* [Brief]:
Only one stretch of the data below is needed. Output the lines from the one with "(316, 256) = (278, 249): orange" up to and including the one with "(400, 508) = (592, 214): blue cake -> none", exactly as they stand.

* [Data extract]:

—————

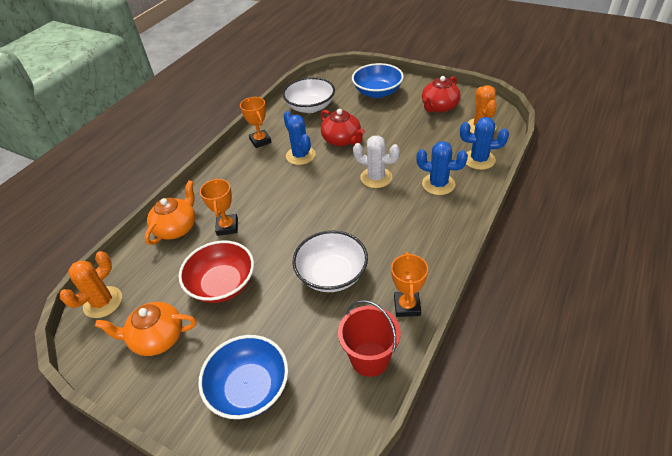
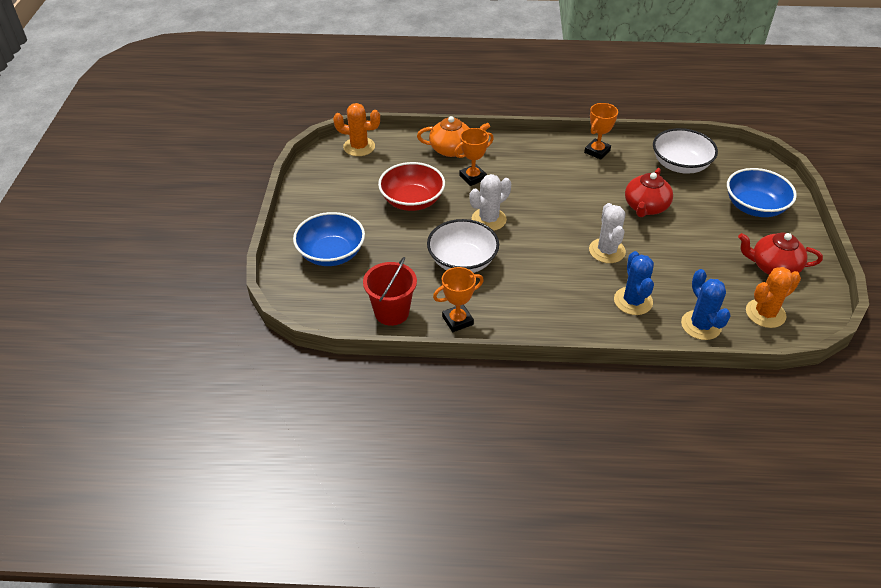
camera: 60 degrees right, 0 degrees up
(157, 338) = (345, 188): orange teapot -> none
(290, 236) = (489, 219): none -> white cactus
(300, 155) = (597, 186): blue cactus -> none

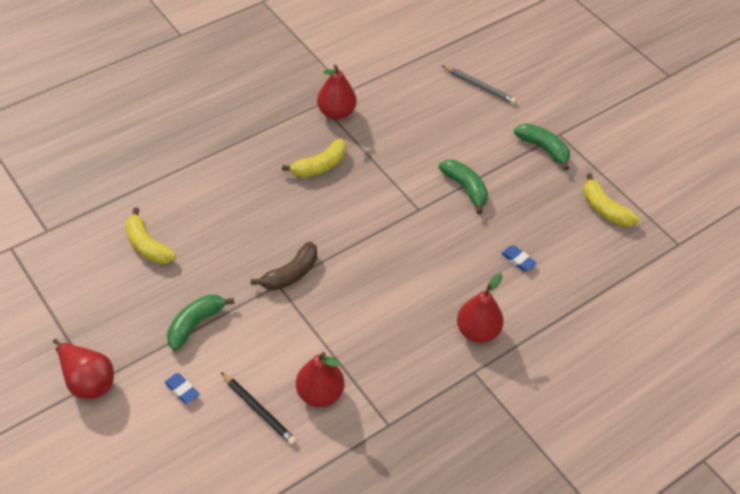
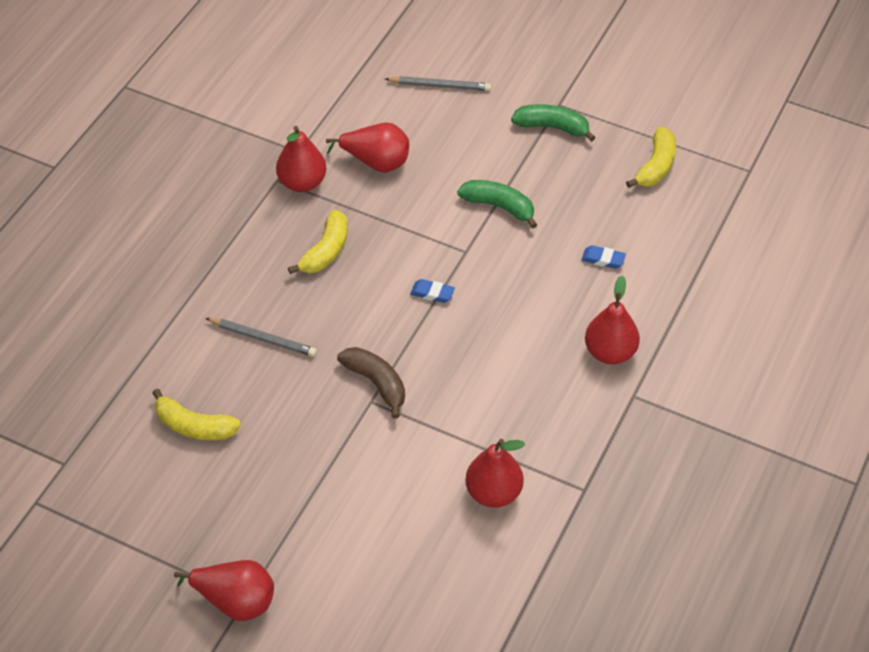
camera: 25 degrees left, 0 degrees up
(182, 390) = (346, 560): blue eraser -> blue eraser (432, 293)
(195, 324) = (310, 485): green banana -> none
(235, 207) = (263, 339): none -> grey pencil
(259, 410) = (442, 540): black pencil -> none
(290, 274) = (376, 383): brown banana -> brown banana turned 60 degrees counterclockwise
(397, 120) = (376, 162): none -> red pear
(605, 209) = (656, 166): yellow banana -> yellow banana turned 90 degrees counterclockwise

—————

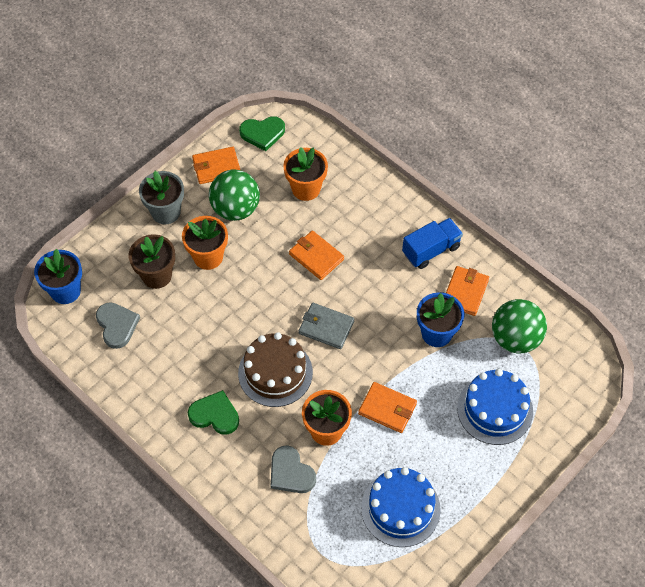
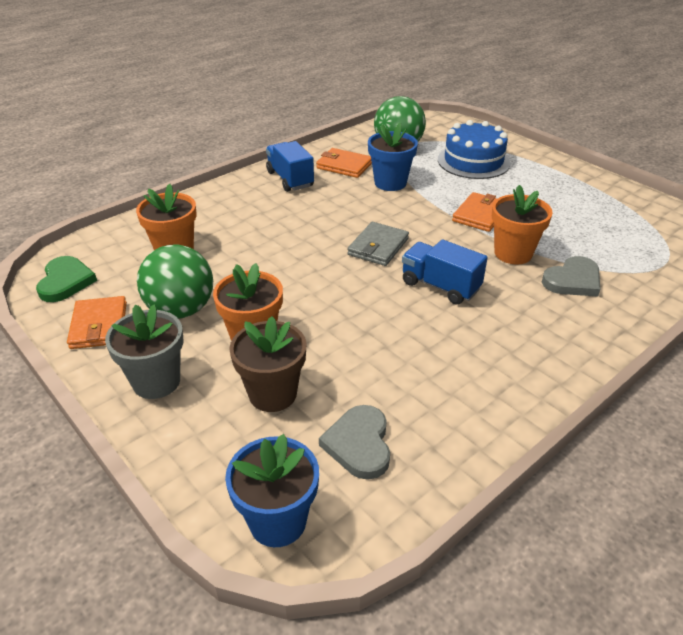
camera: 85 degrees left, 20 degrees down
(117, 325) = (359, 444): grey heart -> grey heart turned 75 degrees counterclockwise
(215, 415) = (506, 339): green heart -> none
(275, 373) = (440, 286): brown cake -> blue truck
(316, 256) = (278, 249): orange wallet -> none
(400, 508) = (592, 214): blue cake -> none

—————

* [Result of this exercise]:
(316, 256) = (278, 249): orange wallet -> none
(400, 508) = (592, 214): blue cake -> none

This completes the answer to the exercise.